Work to complete: Word for word, repeat the lines of the records from the one containing "U4: ESP-12F -> ESP-12S" through the last line, both included.
───── Provided records ─────
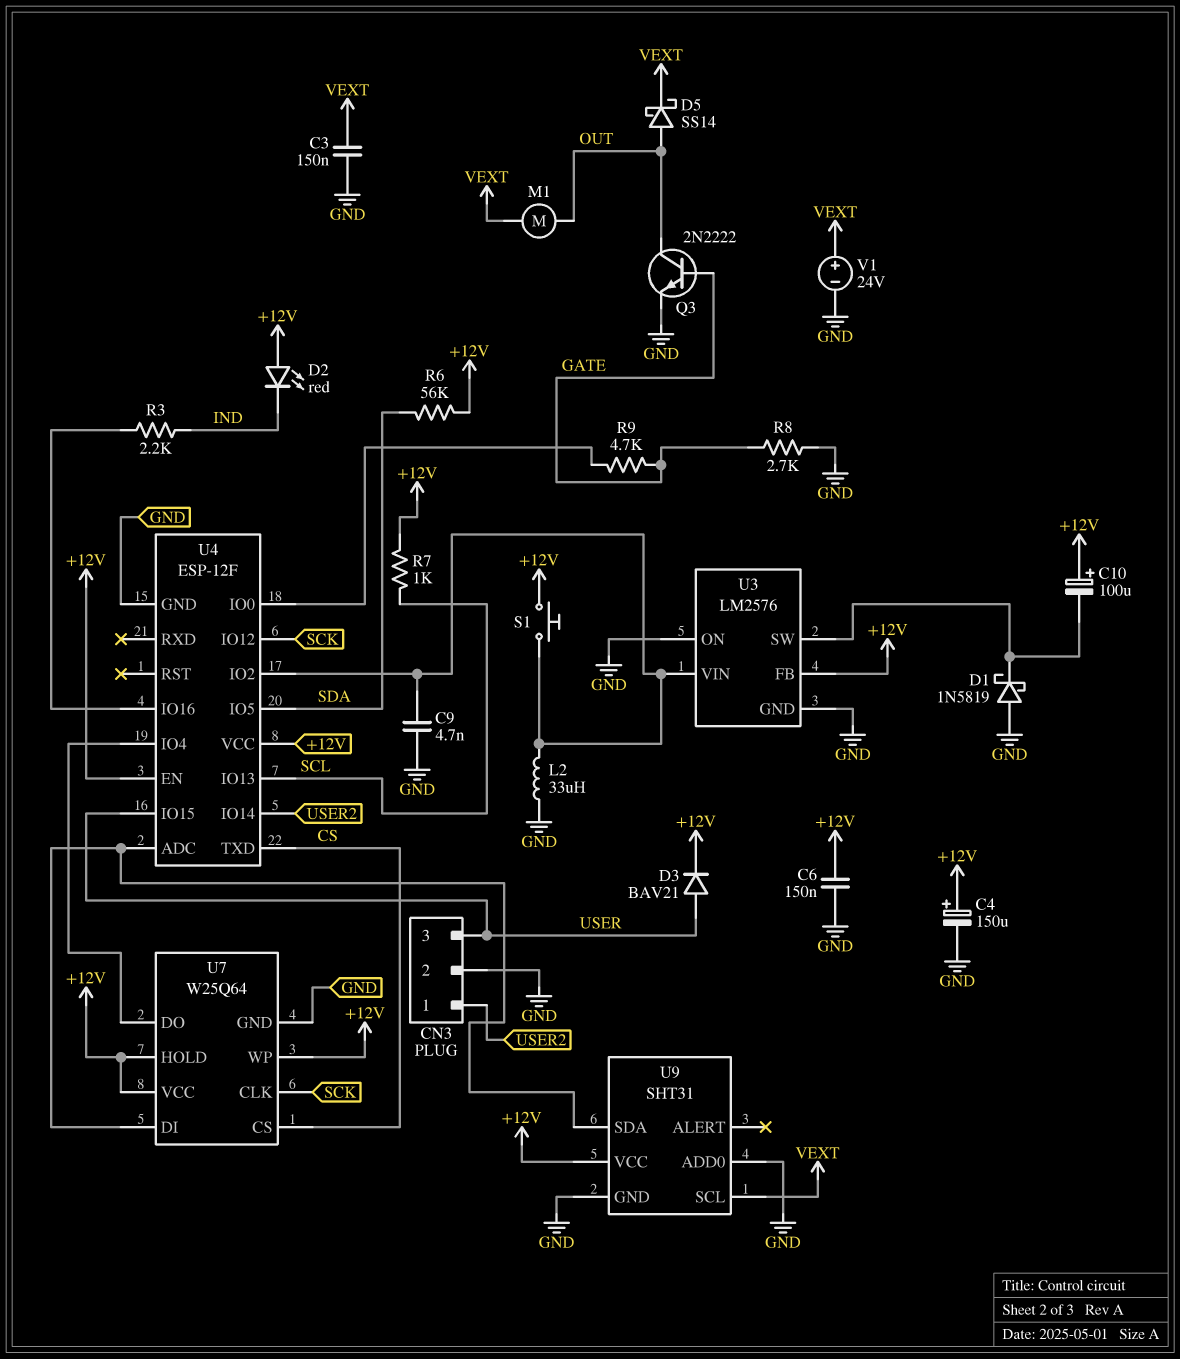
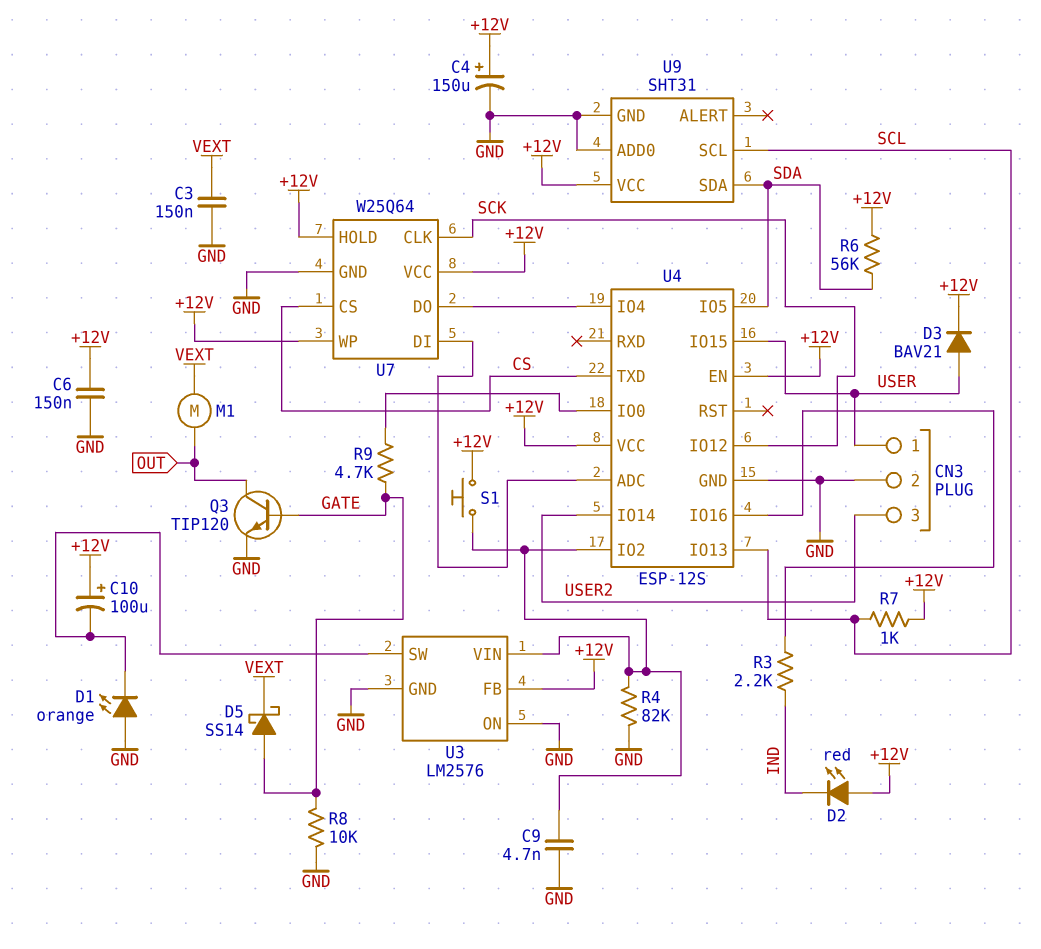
CN3 pin 1: USER2 -> USER
CN3 pin 3: USER -> USER2
D1: schottky 1N5819 (A GND, K U3/SW) -> LED orange (A GND, K U3/SW)
D5: schottky SS14 (A OUT, K VEXT) -> schottky SS14 (A GATE, K VEXT)
L2: 33uH (GND, U3/VIN) -> none
Q3: NPN 2N2222 (B GATE, C OUT, E GND) -> NPN TIP120 (B GATE, C OUT, E GND)
R4: none -> 82k (GND, U3/VIN)
R8: 2.7k (GATE, GND) -> 10k (GATE, GND)
U4: ESP-12F -> ESP-12S
U9 pin SCL: VEXT -> SCL
U9 pin SDA: U4/ADC -> SDA
V1: 24V (plus VEXT, minus GND) -> none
─────
Answer to the exercise:
U4: ESP-12F -> ESP-12S
U9 pin SCL: VEXT -> SCL
U9 pin SDA: U4/ADC -> SDA
V1: 24V (plus VEXT, minus GND) -> none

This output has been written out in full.